◆ Data for review:
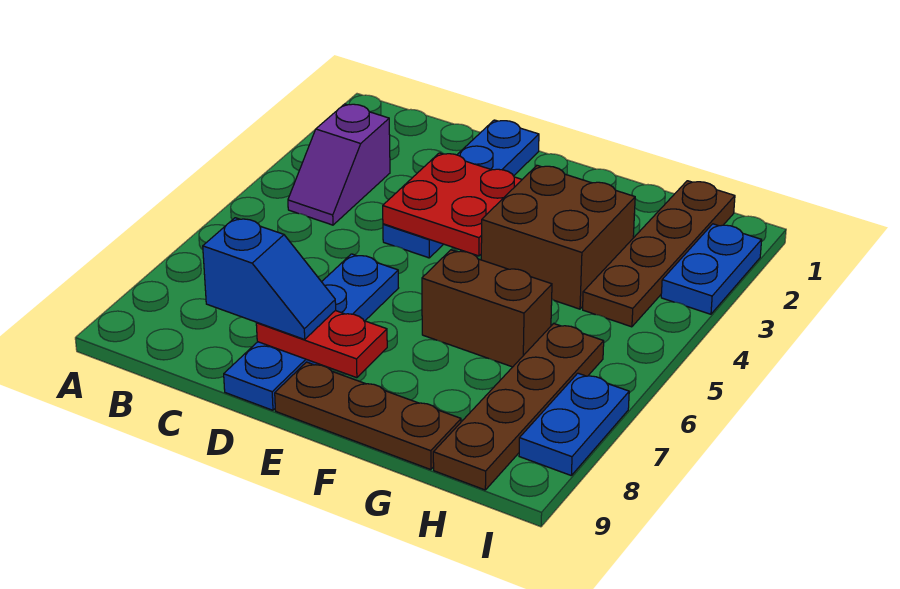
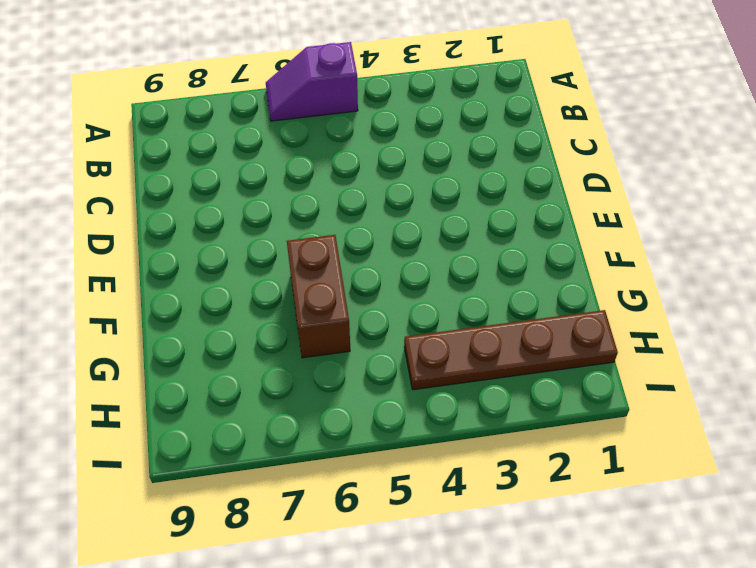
purple slope A5:A6 level 1 top 5 -> purple slope B3:B4 level 1 top 3
none -> blue plate D1:D4 level 1
none -> blue plate D6:D9 level 1
none -> brown plate E9:G9 level 1

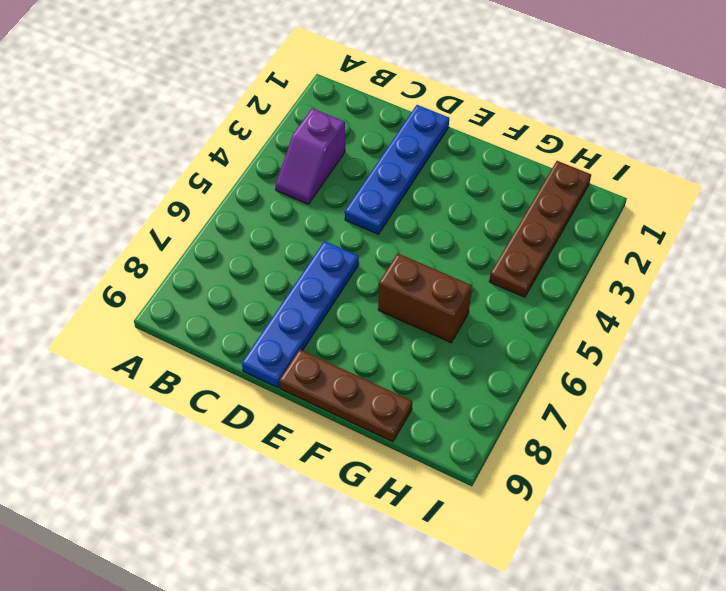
none -> brown brick F3:G4 level 1
none -> brown plate H6:H9 level 1
none -> blue plate I2:I3 level 1

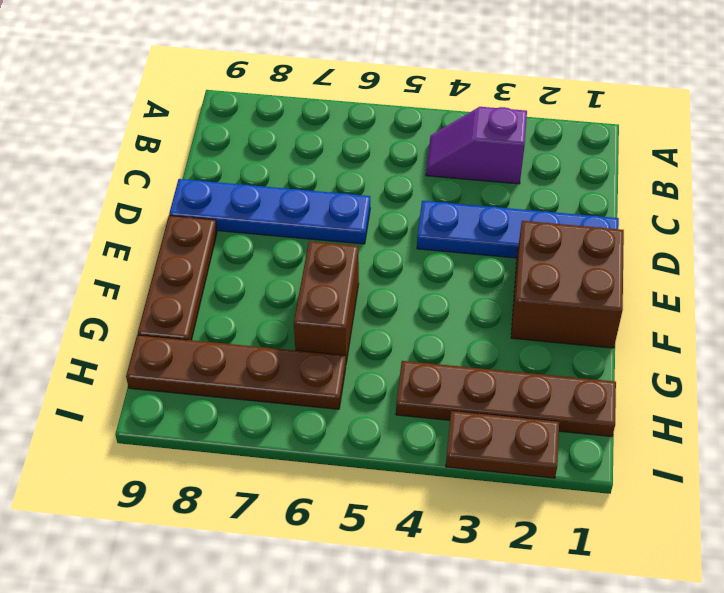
brown brick E1:F2 level 1 -> brown brick F3:G4 level 1
brown plate I2:I3 level 1 -> blue plate I2:I3 level 1
none -> blue plate I7:I8 level 1
none -> red plate D3:E4 level 2
none -> red plate D8:E8 level 2

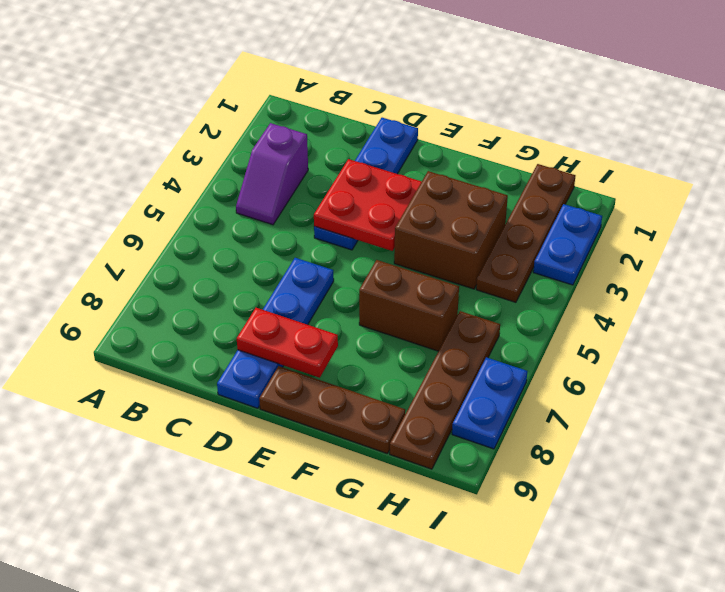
none -> blue slope C8:D8 level 3 top C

◆ Goal of the exercise: What is the number of lines in the listing that include the word "blue"? Give the number and no other text.

◆ Solution for this exercise: 6